▶ [Problem to work on]
Return verbatim all lines from the first one in the records to the line with "440, 725, 633>.", both ends kept.

▶ [Given records]

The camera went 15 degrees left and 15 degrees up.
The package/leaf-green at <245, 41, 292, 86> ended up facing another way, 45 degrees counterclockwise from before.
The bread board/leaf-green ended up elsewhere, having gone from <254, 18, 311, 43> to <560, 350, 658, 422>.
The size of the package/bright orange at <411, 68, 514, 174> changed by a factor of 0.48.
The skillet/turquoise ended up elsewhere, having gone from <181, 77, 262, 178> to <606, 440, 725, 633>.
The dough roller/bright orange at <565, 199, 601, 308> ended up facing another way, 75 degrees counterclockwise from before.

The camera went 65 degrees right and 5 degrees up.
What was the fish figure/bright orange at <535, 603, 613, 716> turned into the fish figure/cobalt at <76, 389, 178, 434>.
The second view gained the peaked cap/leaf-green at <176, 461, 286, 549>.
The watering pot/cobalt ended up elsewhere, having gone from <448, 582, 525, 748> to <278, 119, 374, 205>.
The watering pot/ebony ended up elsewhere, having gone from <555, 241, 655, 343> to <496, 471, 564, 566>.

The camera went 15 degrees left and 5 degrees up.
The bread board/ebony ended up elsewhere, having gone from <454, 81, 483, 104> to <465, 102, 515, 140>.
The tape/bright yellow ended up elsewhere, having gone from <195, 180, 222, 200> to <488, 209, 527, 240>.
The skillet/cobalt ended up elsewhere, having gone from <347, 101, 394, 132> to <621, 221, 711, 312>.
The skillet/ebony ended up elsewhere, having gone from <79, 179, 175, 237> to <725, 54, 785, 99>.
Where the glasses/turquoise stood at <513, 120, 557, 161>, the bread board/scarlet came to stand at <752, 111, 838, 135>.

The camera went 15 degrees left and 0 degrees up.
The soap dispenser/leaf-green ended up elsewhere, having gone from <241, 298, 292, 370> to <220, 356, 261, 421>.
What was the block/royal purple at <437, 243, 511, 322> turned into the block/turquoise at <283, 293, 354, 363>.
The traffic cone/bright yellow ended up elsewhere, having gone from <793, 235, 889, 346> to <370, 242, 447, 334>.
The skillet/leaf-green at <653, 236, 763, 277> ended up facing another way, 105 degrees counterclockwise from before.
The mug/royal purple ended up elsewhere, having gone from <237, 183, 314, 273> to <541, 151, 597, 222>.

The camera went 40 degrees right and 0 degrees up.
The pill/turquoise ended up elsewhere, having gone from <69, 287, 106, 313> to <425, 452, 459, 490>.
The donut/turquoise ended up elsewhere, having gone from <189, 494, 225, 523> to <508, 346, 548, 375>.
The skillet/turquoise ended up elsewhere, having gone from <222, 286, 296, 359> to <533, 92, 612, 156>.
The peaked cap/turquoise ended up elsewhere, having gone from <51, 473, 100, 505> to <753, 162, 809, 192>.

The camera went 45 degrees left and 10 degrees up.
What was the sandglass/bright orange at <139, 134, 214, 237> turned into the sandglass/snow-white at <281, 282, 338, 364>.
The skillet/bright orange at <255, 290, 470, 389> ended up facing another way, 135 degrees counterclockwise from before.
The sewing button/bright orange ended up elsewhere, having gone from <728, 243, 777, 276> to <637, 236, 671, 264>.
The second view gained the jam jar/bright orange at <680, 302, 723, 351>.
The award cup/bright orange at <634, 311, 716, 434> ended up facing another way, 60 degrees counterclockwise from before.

▶ [Response area]
The camera went 15 degrees left and 15 degrees up.
The package/leaf-green at <245, 41, 292, 86> ended up facing another way, 45 degrees counterclockwise from before.
The bread board/leaf-green ended up elsewhere, having gone from <254, 18, 311, 43> to <560, 350, 658, 422>.
The size of the package/bright orange at <411, 68, 514, 174> changed by a factor of 0.48.
The skillet/turquoise ended up elsewhere, having gone from <181, 77, 262, 178> to <606, 440, 725, 633>.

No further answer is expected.